* _WORK TO BE COMPLETED_
Write out precisely the lines beginning with the line that contains "pink_book 310 126" and ending with the last line of the entries, and no other lines.

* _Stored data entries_
┄┄┄┄┄┄┄┄┄┄

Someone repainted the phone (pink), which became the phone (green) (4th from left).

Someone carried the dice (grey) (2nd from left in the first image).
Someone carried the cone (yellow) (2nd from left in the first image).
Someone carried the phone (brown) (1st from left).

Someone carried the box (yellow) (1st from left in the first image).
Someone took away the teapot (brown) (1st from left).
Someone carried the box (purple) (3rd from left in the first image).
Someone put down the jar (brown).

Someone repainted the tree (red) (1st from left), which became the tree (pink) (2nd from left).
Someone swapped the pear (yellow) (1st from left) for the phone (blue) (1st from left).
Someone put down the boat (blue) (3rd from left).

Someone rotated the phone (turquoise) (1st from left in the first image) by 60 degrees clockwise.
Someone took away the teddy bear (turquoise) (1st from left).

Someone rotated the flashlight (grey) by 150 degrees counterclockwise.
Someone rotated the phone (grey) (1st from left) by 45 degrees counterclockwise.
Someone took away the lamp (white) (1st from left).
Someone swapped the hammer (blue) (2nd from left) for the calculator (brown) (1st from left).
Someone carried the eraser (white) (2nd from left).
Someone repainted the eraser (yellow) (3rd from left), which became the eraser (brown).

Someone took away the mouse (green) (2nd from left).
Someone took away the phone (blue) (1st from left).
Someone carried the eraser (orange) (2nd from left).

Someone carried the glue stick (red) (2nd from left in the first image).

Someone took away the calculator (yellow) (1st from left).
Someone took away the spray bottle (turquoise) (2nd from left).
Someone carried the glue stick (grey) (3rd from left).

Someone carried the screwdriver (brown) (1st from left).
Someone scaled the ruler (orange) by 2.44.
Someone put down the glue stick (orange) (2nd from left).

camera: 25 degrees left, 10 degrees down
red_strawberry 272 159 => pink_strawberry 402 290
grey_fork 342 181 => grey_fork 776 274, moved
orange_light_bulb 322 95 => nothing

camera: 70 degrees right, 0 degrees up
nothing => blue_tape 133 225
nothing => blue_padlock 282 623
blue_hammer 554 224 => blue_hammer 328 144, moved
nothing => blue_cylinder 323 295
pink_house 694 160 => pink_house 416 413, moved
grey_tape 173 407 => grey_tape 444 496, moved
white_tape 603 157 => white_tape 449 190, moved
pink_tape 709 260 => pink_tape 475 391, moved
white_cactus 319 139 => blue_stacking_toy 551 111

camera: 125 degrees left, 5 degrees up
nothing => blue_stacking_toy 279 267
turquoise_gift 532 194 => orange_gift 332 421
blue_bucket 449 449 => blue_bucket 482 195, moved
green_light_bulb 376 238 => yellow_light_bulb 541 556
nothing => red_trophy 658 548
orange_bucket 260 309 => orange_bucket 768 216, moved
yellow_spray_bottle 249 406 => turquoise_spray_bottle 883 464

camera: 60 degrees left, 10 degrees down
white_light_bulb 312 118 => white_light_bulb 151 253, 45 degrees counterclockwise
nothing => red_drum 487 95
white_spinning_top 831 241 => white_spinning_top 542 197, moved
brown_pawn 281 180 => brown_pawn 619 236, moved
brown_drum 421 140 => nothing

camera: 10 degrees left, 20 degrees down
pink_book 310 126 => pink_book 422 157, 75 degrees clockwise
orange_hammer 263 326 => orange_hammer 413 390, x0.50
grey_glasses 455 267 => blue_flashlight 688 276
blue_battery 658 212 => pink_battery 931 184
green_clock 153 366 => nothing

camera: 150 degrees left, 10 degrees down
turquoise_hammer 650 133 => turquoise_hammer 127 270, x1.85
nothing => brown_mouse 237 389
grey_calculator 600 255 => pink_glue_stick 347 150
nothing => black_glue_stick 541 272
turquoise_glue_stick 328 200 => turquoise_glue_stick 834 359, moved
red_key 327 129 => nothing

┄┄┄┄┄┄┄┄┄┄

* _REPLY_
pink_book 310 126 => pink_book 422 157, 75 degrees clockwise
orange_hammer 263 326 => orange_hammer 413 390, x0.50
grey_glasses 455 267 => blue_flashlight 688 276
blue_battery 658 212 => pink_battery 931 184
green_clock 153 366 => nothing

camera: 150 degrees left, 10 degrees down
turquoise_hammer 650 133 => turquoise_hammer 127 270, x1.85
nothing => brown_mouse 237 389
grey_calculator 600 255 => pink_glue_stick 347 150
nothing => black_glue_stick 541 272
turquoise_glue_stick 328 200 => turquoise_glue_stick 834 359, moved
red_key 327 129 => nothing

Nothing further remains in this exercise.